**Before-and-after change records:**
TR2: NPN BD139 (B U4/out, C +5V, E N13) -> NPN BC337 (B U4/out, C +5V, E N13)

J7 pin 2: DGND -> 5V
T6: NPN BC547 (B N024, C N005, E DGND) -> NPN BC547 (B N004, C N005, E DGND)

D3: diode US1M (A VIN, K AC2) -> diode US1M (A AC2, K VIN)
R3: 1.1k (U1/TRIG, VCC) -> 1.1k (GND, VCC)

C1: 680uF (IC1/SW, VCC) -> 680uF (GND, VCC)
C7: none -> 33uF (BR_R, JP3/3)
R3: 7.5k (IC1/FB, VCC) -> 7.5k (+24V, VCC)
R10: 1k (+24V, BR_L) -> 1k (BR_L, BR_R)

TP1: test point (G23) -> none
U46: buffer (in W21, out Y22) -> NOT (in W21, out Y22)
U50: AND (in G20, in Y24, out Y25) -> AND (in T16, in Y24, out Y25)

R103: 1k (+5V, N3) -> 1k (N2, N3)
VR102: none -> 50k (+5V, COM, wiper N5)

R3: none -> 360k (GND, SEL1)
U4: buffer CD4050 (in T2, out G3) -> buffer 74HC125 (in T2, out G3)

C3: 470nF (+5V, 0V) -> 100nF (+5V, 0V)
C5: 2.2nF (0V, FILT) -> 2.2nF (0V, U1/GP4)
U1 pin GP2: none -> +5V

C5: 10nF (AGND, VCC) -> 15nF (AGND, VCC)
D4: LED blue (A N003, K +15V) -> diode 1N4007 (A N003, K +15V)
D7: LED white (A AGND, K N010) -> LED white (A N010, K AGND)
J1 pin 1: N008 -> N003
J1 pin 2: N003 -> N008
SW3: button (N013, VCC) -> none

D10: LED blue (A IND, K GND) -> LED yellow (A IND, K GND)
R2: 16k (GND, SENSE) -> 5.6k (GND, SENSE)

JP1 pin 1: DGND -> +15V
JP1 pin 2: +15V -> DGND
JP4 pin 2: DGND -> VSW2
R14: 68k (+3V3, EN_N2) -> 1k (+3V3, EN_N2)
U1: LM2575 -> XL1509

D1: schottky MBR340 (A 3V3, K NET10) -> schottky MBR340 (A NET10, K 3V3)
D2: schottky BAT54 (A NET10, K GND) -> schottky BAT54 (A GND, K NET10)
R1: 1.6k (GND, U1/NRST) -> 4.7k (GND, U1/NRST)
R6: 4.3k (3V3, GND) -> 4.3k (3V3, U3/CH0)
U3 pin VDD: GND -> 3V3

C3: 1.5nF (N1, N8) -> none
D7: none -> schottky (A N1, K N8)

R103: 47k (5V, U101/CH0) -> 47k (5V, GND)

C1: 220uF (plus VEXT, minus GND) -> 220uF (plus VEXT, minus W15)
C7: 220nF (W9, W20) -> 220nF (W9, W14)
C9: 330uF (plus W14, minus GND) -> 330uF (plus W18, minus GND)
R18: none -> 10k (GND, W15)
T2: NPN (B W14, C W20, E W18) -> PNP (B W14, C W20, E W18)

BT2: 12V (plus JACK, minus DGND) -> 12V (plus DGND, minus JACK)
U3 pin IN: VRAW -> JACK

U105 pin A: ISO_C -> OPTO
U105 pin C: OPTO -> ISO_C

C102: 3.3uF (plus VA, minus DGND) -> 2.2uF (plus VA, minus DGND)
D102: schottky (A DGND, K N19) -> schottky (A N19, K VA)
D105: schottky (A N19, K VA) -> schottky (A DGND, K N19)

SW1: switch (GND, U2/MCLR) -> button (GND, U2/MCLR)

**Assigned task:** The first line of the entries above and every line after it, up to and including the line with "VR102: none -> 50k (+5V, COM, wiper N5)", should be set down exactly.

**Expected answer:**
TR2: NPN BD139 (B U4/out, C +5V, E N13) -> NPN BC337 (B U4/out, C +5V, E N13)

J7 pin 2: DGND -> 5V
T6: NPN BC547 (B N024, C N005, E DGND) -> NPN BC547 (B N004, C N005, E DGND)

D3: diode US1M (A VIN, K AC2) -> diode US1M (A AC2, K VIN)
R3: 1.1k (U1/TRIG, VCC) -> 1.1k (GND, VCC)

C1: 680uF (IC1/SW, VCC) -> 680uF (GND, VCC)
C7: none -> 33uF (BR_R, JP3/3)
R3: 7.5k (IC1/FB, VCC) -> 7.5k (+24V, VCC)
R10: 1k (+24V, BR_L) -> 1k (BR_L, BR_R)

TP1: test point (G23) -> none
U46: buffer (in W21, out Y22) -> NOT (in W21, out Y22)
U50: AND (in G20, in Y24, out Y25) -> AND (in T16, in Y24, out Y25)

R103: 1k (+5V, N3) -> 1k (N2, N3)
VR102: none -> 50k (+5V, COM, wiper N5)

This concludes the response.